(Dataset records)
__________________________________________________
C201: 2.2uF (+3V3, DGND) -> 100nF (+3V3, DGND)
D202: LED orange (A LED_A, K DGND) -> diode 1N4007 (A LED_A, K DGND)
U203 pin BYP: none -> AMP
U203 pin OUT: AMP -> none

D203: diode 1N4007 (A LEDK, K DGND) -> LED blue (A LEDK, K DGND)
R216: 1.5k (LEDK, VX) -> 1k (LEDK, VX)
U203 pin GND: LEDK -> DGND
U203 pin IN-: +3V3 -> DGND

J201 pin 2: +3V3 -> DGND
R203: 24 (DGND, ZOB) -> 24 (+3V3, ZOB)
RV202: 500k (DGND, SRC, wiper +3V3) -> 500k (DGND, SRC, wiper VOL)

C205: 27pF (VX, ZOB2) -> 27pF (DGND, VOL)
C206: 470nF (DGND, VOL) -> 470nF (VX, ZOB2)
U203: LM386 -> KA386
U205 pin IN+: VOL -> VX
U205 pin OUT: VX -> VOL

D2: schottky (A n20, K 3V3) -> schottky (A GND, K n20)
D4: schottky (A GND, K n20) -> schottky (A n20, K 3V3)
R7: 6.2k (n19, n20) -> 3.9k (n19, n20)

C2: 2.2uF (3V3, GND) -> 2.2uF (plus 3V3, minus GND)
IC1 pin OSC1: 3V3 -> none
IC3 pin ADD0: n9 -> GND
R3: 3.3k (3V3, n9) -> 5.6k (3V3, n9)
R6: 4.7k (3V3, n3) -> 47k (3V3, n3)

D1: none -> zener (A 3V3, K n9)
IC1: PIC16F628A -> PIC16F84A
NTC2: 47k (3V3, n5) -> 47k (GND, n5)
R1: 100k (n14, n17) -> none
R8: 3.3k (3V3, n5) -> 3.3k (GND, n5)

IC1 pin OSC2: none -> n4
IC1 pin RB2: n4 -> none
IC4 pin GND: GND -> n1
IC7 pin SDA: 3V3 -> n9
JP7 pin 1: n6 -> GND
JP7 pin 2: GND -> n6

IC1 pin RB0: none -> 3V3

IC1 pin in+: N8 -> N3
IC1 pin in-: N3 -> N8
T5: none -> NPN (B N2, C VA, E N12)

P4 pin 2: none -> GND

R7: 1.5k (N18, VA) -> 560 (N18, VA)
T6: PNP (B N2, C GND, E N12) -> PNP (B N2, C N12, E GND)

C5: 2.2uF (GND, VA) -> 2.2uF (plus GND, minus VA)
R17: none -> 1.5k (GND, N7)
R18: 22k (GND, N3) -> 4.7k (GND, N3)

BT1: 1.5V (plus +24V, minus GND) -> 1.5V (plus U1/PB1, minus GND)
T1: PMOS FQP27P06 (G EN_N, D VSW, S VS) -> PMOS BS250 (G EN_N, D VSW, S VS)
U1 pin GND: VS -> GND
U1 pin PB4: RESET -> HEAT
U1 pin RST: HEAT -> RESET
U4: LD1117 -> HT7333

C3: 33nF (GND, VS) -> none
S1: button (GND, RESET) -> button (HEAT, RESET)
__________________________________________________
Your objective — This task calls for an exact reproduction of the lines that start at the one containing "U1 pin PB4: RESET -> HEAT" and continue to the end of the entries above.

Worked solution —
U1 pin PB4: RESET -> HEAT
U1 pin RST: HEAT -> RESET
U4: LD1117 -> HT7333

C3: 33nF (GND, VS) -> none
S1: button (GND, RESET) -> button (HEAT, RESET)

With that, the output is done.